(Excerpted records)

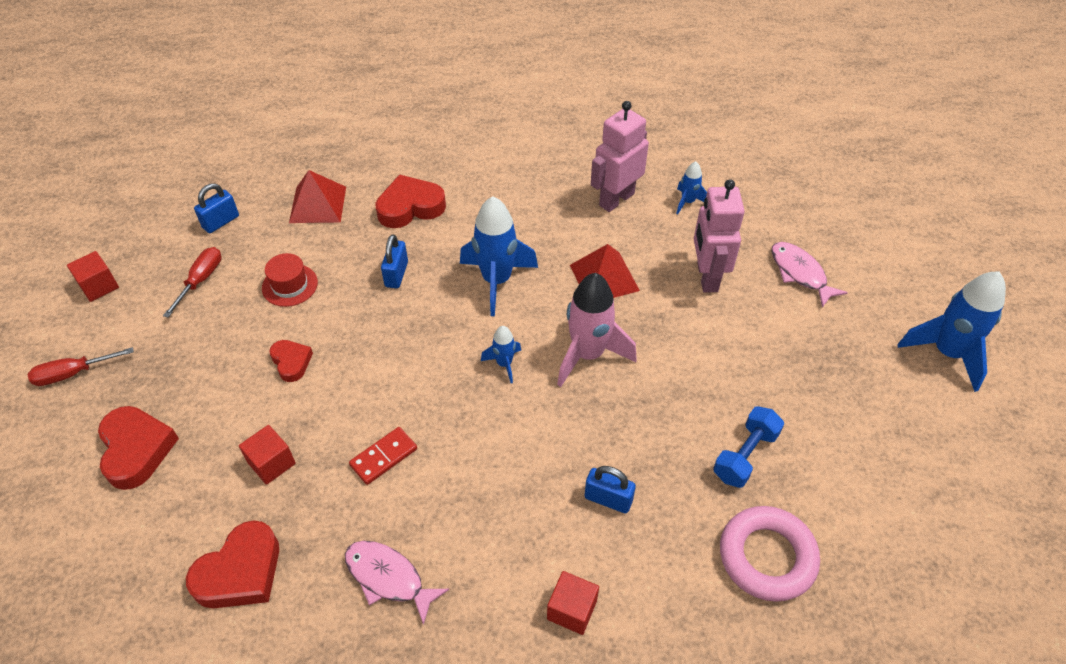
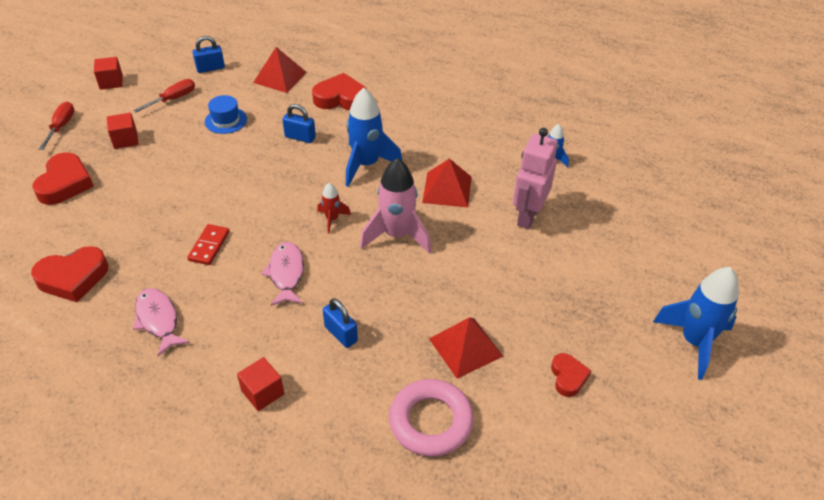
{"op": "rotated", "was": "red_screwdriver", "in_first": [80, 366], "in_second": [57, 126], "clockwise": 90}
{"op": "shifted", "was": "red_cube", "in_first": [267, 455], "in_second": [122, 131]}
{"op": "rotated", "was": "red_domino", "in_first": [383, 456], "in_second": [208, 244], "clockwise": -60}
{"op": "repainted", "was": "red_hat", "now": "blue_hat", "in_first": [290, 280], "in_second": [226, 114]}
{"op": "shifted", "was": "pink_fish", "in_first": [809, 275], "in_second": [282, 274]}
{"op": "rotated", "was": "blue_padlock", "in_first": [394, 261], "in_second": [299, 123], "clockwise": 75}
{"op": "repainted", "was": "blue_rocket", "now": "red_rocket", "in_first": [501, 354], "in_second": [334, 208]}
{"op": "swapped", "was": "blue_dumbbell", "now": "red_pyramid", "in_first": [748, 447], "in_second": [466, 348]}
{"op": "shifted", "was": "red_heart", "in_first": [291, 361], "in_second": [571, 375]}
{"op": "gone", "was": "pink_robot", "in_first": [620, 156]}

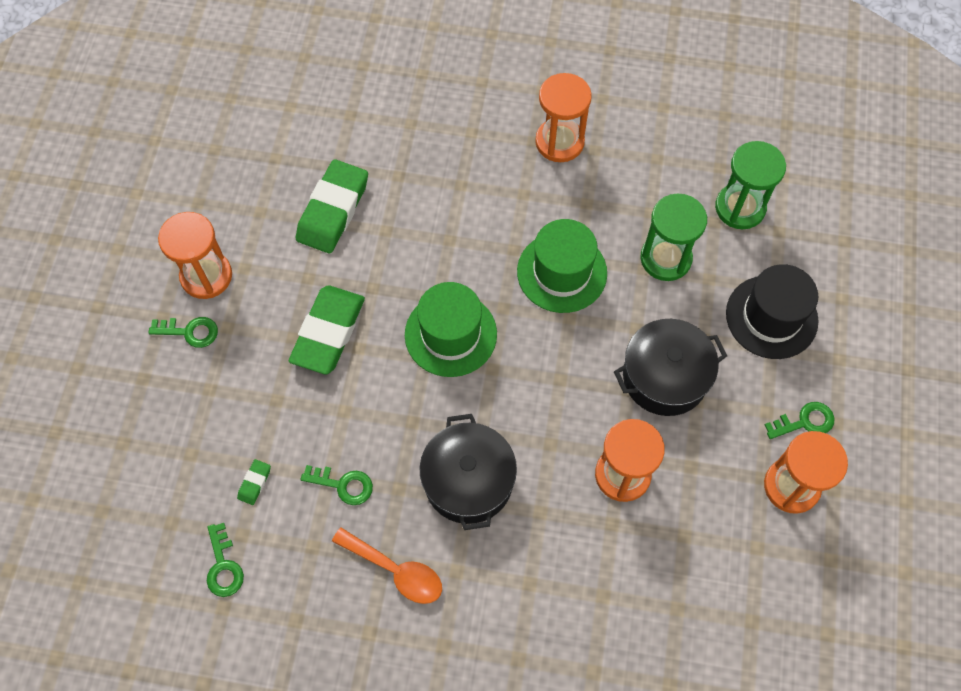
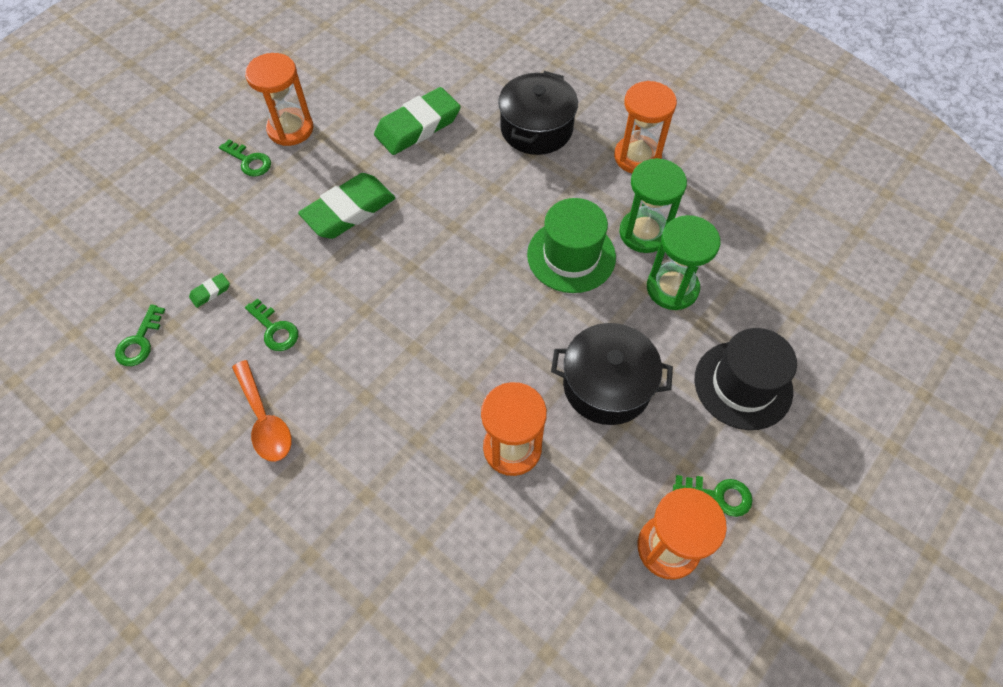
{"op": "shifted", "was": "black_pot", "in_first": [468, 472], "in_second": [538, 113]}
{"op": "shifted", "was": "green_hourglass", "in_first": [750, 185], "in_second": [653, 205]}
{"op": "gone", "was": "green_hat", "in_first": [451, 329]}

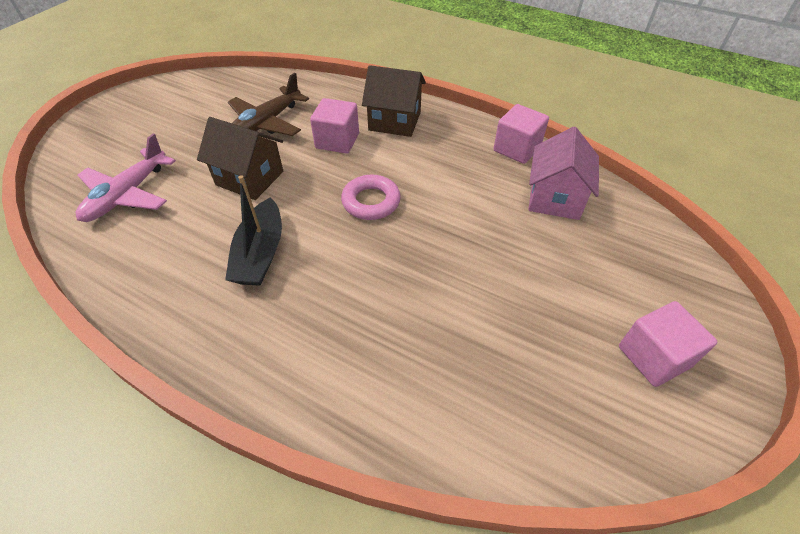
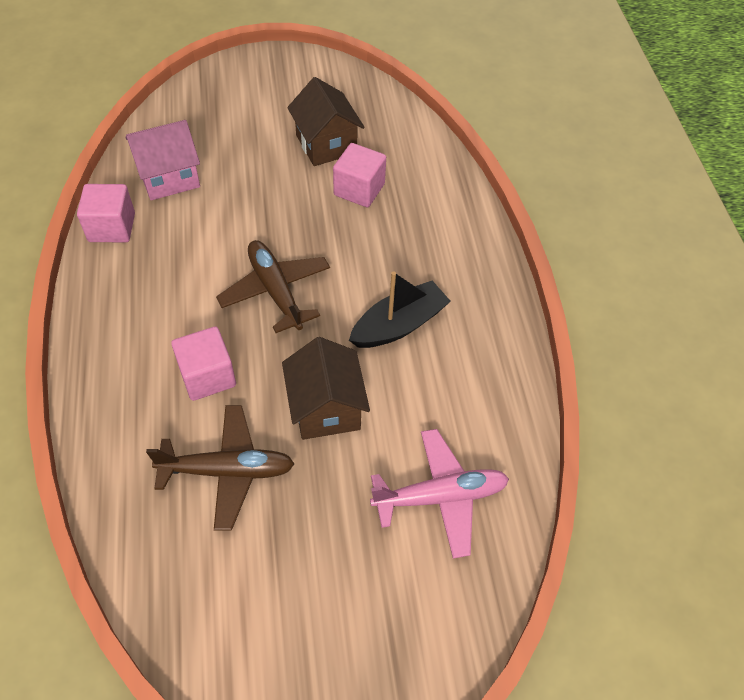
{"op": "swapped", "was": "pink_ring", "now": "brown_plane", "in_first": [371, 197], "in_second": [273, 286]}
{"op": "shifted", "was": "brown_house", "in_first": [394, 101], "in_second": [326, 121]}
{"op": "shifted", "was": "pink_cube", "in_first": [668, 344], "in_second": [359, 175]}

(End Excerpted records)

◆ **Try it**:
Every line above that holds the word "clockwise" needs to be copied.

◆ **Written answer**:
{"op": "rotated", "was": "red_screwdriver", "in_first": [80, 366], "in_second": [57, 126], "clockwise": 90}
{"op": "rotated", "was": "red_domino", "in_first": [383, 456], "in_second": [208, 244], "clockwise": -60}
{"op": "rotated", "was": "blue_padlock", "in_first": [394, 261], "in_second": [299, 123], "clockwise": 75}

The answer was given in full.